**YOUR GOAL:**
Would you please give all the lines below again, exactly as they stand?

#### MATERIAL PROVIDED ####

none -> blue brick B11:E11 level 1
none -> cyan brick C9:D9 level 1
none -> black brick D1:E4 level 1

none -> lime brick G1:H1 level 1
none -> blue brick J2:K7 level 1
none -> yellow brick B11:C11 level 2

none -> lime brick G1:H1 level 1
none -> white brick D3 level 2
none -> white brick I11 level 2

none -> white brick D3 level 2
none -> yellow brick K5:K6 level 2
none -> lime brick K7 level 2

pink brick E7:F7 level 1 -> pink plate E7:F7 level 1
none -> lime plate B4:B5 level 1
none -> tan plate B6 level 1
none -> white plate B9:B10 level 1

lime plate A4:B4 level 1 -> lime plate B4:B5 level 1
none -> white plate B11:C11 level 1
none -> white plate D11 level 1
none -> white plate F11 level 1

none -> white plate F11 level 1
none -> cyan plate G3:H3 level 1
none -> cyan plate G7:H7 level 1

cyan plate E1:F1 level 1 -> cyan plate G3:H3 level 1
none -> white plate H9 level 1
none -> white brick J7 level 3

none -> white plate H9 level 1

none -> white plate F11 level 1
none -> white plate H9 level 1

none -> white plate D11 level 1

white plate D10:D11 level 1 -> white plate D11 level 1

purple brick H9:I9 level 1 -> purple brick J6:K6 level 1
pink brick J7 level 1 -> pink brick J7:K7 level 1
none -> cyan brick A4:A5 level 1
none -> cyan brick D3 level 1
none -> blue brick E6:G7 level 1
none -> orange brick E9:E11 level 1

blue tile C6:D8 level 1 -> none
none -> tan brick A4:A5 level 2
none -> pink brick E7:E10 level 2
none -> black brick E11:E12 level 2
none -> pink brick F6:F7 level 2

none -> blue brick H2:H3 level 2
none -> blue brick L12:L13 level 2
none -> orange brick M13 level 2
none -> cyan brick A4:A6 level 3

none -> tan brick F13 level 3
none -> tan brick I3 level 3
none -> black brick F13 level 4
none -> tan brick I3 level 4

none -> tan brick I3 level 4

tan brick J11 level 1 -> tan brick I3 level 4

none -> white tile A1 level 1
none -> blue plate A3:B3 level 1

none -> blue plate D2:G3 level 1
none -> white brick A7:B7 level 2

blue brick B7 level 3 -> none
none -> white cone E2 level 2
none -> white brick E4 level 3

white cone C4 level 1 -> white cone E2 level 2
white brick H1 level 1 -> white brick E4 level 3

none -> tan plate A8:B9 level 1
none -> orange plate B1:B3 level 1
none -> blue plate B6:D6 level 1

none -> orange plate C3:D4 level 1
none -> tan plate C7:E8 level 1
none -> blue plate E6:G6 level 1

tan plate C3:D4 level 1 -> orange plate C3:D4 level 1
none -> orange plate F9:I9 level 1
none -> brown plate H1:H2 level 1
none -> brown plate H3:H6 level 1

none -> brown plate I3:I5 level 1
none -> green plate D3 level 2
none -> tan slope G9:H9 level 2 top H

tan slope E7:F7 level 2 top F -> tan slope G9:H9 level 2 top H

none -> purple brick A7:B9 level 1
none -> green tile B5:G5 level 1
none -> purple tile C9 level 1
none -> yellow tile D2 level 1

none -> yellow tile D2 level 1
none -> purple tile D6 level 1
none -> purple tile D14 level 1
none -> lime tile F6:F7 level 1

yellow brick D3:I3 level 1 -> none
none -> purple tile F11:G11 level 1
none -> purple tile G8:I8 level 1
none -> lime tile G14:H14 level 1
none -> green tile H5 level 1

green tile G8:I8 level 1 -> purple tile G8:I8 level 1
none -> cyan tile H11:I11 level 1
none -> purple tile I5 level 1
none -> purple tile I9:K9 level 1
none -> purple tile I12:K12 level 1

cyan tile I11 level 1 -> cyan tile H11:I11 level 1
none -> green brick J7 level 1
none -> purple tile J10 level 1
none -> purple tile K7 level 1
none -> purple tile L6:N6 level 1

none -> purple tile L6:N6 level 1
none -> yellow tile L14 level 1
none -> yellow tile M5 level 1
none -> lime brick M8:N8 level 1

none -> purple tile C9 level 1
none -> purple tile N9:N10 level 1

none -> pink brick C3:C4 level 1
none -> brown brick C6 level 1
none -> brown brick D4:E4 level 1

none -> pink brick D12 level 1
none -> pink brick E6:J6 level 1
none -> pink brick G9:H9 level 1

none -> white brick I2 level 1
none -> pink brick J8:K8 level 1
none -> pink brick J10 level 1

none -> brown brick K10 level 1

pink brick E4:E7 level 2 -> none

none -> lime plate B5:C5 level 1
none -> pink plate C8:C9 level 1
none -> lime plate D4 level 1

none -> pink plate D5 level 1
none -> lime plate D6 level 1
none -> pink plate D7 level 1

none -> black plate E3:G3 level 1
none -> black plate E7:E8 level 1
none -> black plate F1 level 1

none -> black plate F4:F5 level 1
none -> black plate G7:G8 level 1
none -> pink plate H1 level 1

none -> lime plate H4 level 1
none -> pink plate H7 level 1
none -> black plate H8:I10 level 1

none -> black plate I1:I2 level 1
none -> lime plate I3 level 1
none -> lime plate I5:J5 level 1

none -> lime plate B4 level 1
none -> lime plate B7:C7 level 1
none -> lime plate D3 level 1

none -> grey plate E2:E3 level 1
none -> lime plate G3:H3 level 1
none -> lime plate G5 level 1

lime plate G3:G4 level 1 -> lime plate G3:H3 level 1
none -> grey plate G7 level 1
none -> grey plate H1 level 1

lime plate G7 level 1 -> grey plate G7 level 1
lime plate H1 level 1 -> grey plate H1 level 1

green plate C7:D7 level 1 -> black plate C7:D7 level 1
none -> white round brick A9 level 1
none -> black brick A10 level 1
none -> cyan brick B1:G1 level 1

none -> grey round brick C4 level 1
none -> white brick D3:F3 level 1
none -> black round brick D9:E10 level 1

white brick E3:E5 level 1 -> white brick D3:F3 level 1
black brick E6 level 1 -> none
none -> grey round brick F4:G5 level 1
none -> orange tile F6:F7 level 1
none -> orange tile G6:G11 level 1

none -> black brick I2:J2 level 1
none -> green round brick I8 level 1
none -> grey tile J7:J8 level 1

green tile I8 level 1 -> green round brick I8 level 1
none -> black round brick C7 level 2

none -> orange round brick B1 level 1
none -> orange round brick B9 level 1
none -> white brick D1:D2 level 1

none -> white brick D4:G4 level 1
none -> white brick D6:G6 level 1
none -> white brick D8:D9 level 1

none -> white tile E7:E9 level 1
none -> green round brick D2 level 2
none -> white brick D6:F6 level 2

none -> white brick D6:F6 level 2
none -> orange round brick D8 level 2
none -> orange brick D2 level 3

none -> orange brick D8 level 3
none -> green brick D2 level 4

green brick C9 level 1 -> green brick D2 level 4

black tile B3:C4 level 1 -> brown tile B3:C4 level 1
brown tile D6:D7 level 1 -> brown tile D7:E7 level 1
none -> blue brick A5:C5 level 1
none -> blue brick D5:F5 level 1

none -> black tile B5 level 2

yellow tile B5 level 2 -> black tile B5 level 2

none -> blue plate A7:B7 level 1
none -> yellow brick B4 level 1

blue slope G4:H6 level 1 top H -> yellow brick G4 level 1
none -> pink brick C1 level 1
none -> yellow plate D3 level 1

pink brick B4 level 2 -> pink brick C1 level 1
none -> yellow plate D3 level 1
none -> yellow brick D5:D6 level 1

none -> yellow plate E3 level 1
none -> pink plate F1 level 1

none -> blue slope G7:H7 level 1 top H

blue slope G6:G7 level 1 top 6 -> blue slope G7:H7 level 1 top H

####

**RESPONSE:**
none -> blue brick B11:E11 level 1
none -> cyan brick C9:D9 level 1
none -> black brick D1:E4 level 1

none -> lime brick G1:H1 level 1
none -> blue brick J2:K7 level 1
none -> yellow brick B11:C11 level 2

none -> lime brick G1:H1 level 1
none -> white brick D3 level 2
none -> white brick I11 level 2

none -> white brick D3 level 2
none -> yellow brick K5:K6 level 2
none -> lime brick K7 level 2

pink brick E7:F7 level 1 -> pink plate E7:F7 level 1
none -> lime plate B4:B5 level 1
none -> tan plate B6 level 1
none -> white plate B9:B10 level 1

lime plate A4:B4 level 1 -> lime plate B4:B5 level 1
none -> white plate B11:C11 level 1
none -> white plate D11 level 1
none -> white plate F11 level 1

none -> white plate F11 level 1
none -> cyan plate G3:H3 level 1
none -> cyan plate G7:H7 level 1

cyan plate E1:F1 level 1 -> cyan plate G3:H3 level 1
none -> white plate H9 level 1
none -> white brick J7 level 3

none -> white plate H9 level 1

none -> white plate F11 level 1
none -> white plate H9 level 1

none -> white plate D11 level 1

white plate D10:D11 level 1 -> white plate D11 level 1

purple brick H9:I9 level 1 -> purple brick J6:K6 level 1
pink brick J7 level 1 -> pink brick J7:K7 level 1
none -> cyan brick A4:A5 level 1
none -> cyan brick D3 level 1
none -> blue brick E6:G7 level 1
none -> orange brick E9:E11 level 1

blue tile C6:D8 level 1 -> none
none -> tan brick A4:A5 level 2
none -> pink brick E7:E10 level 2
none -> black brick E11:E12 level 2
none -> pink brick F6:F7 level 2

none -> blue brick H2:H3 level 2
none -> blue brick L12:L13 level 2
none -> orange brick M13 level 2
none -> cyan brick A4:A6 level 3

none -> tan brick F13 level 3
none -> tan brick I3 level 3
none -> black brick F13 level 4
none -> tan brick I3 level 4

none -> tan brick I3 level 4

tan brick J11 level 1 -> tan brick I3 level 4

none -> white tile A1 level 1
none -> blue plate A3:B3 level 1

none -> blue plate D2:G3 level 1
none -> white brick A7:B7 level 2

blue brick B7 level 3 -> none
none -> white cone E2 level 2
none -> white brick E4 level 3

white cone C4 level 1 -> white cone E2 level 2
white brick H1 level 1 -> white brick E4 level 3

none -> tan plate A8:B9 level 1
none -> orange plate B1:B3 level 1
none -> blue plate B6:D6 level 1

none -> orange plate C3:D4 level 1
none -> tan plate C7:E8 level 1
none -> blue plate E6:G6 level 1

tan plate C3:D4 level 1 -> orange plate C3:D4 level 1
none -> orange plate F9:I9 level 1
none -> brown plate H1:H2 level 1
none -> brown plate H3:H6 level 1

none -> brown plate I3:I5 level 1
none -> green plate D3 level 2
none -> tan slope G9:H9 level 2 top H

tan slope E7:F7 level 2 top F -> tan slope G9:H9 level 2 top H

none -> purple brick A7:B9 level 1
none -> green tile B5:G5 level 1
none -> purple tile C9 level 1
none -> yellow tile D2 level 1

none -> yellow tile D2 level 1
none -> purple tile D6 level 1
none -> purple tile D14 level 1
none -> lime tile F6:F7 level 1

yellow brick D3:I3 level 1 -> none
none -> purple tile F11:G11 level 1
none -> purple tile G8:I8 level 1
none -> lime tile G14:H14 level 1
none -> green tile H5 level 1

green tile G8:I8 level 1 -> purple tile G8:I8 level 1
none -> cyan tile H11:I11 level 1
none -> purple tile I5 level 1
none -> purple tile I9:K9 level 1
none -> purple tile I12:K12 level 1

cyan tile I11 level 1 -> cyan tile H11:I11 level 1
none -> green brick J7 level 1
none -> purple tile J10 level 1
none -> purple tile K7 level 1
none -> purple tile L6:N6 level 1

none -> purple tile L6:N6 level 1
none -> yellow tile L14 level 1
none -> yellow tile M5 level 1
none -> lime brick M8:N8 level 1

none -> purple tile C9 level 1
none -> purple tile N9:N10 level 1

none -> pink brick C3:C4 level 1
none -> brown brick C6 level 1
none -> brown brick D4:E4 level 1

none -> pink brick D12 level 1
none -> pink brick E6:J6 level 1
none -> pink brick G9:H9 level 1

none -> white brick I2 level 1
none -> pink brick J8:K8 level 1
none -> pink brick J10 level 1

none -> brown brick K10 level 1

pink brick E4:E7 level 2 -> none

none -> lime plate B5:C5 level 1
none -> pink plate C8:C9 level 1
none -> lime plate D4 level 1

none -> pink plate D5 level 1
none -> lime plate D6 level 1
none -> pink plate D7 level 1

none -> black plate E3:G3 level 1
none -> black plate E7:E8 level 1
none -> black plate F1 level 1

none -> black plate F4:F5 level 1
none -> black plate G7:G8 level 1
none -> pink plate H1 level 1

none -> lime plate H4 level 1
none -> pink plate H7 level 1
none -> black plate H8:I10 level 1

none -> black plate I1:I2 level 1
none -> lime plate I3 level 1
none -> lime plate I5:J5 level 1

none -> lime plate B4 level 1
none -> lime plate B7:C7 level 1
none -> lime plate D3 level 1

none -> grey plate E2:E3 level 1
none -> lime plate G3:H3 level 1
none -> lime plate G5 level 1

lime plate G3:G4 level 1 -> lime plate G3:H3 level 1
none -> grey plate G7 level 1
none -> grey plate H1 level 1

lime plate G7 level 1 -> grey plate G7 level 1
lime plate H1 level 1 -> grey plate H1 level 1

green plate C7:D7 level 1 -> black plate C7:D7 level 1
none -> white round brick A9 level 1
none -> black brick A10 level 1
none -> cyan brick B1:G1 level 1

none -> grey round brick C4 level 1
none -> white brick D3:F3 level 1
none -> black round brick D9:E10 level 1

white brick E3:E5 level 1 -> white brick D3:F3 level 1
black brick E6 level 1 -> none
none -> grey round brick F4:G5 level 1
none -> orange tile F6:F7 level 1
none -> orange tile G6:G11 level 1

none -> black brick I2:J2 level 1
none -> green round brick I8 level 1
none -> grey tile J7:J8 level 1

green tile I8 level 1 -> green round brick I8 level 1
none -> black round brick C7 level 2

none -> orange round brick B1 level 1
none -> orange round brick B9 level 1
none -> white brick D1:D2 level 1

none -> white brick D4:G4 level 1
none -> white brick D6:G6 level 1
none -> white brick D8:D9 level 1

none -> white tile E7:E9 level 1
none -> green round brick D2 level 2
none -> white brick D6:F6 level 2

none -> white brick D6:F6 level 2
none -> orange round brick D8 level 2
none -> orange brick D2 level 3

none -> orange brick D8 level 3
none -> green brick D2 level 4

green brick C9 level 1 -> green brick D2 level 4

black tile B3:C4 level 1 -> brown tile B3:C4 level 1
brown tile D6:D7 level 1 -> brown tile D7:E7 level 1
none -> blue brick A5:C5 level 1
none -> blue brick D5:F5 level 1

none -> black tile B5 level 2

yellow tile B5 level 2 -> black tile B5 level 2

none -> blue plate A7:B7 level 1
none -> yellow brick B4 level 1

blue slope G4:H6 level 1 top H -> yellow brick G4 level 1
none -> pink brick C1 level 1
none -> yellow plate D3 level 1

pink brick B4 level 2 -> pink brick C1 level 1
none -> yellow plate D3 level 1
none -> yellow brick D5:D6 level 1

none -> yellow plate E3 level 1
none -> pink plate F1 level 1

none -> blue slope G7:H7 level 1 top H

blue slope G6:G7 level 1 top 6 -> blue slope G7:H7 level 1 top H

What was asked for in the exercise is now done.